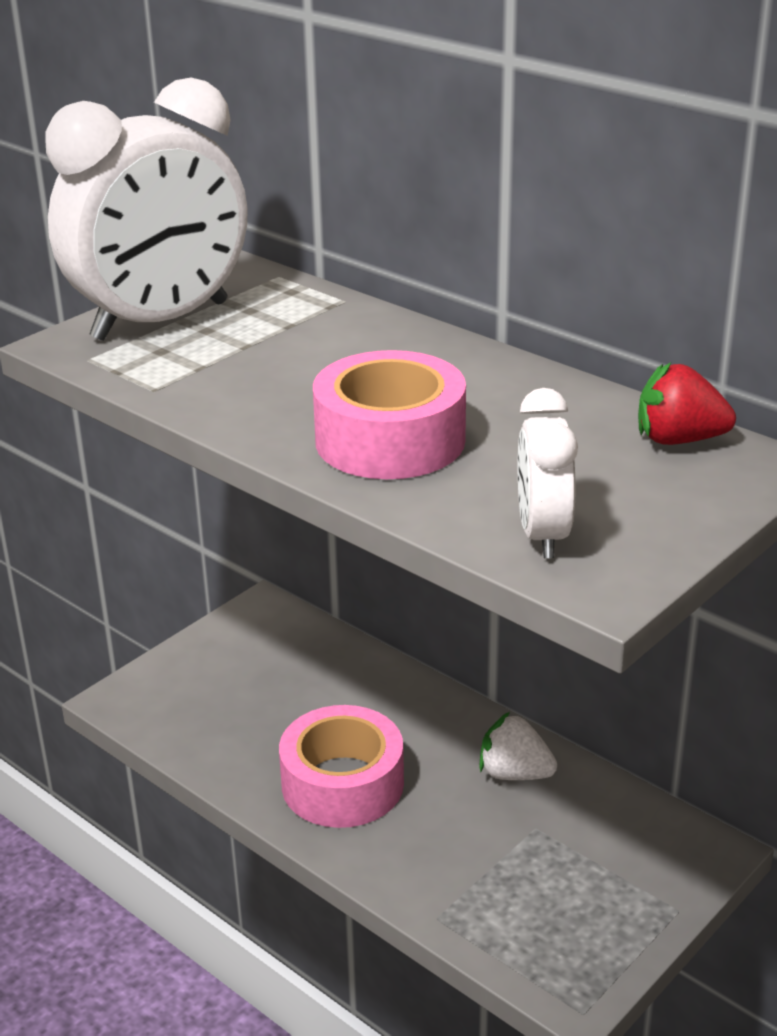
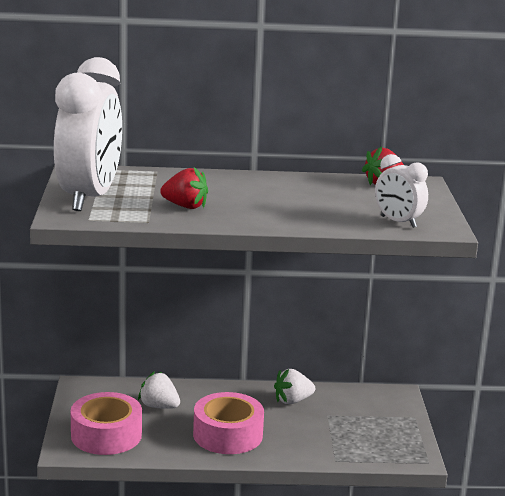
camera: 45 degrees left, 10 degrees down
(257, 379) = (185, 206): none -> red strawberry
(315, 688) = (159, 406): none -> white strawberry
(390, 440) = (285, 211): pink tape -> pink tape (106, 435)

+ + + + + + +

To do: A verbatim copy of the listing above, starting from the line with "(257, 379) = (185, 206): none" and running to its last line, is the only output needed.

Solution to this task:
(257, 379) = (185, 206): none -> red strawberry
(315, 688) = (159, 406): none -> white strawberry
(390, 440) = (285, 211): pink tape -> pink tape (106, 435)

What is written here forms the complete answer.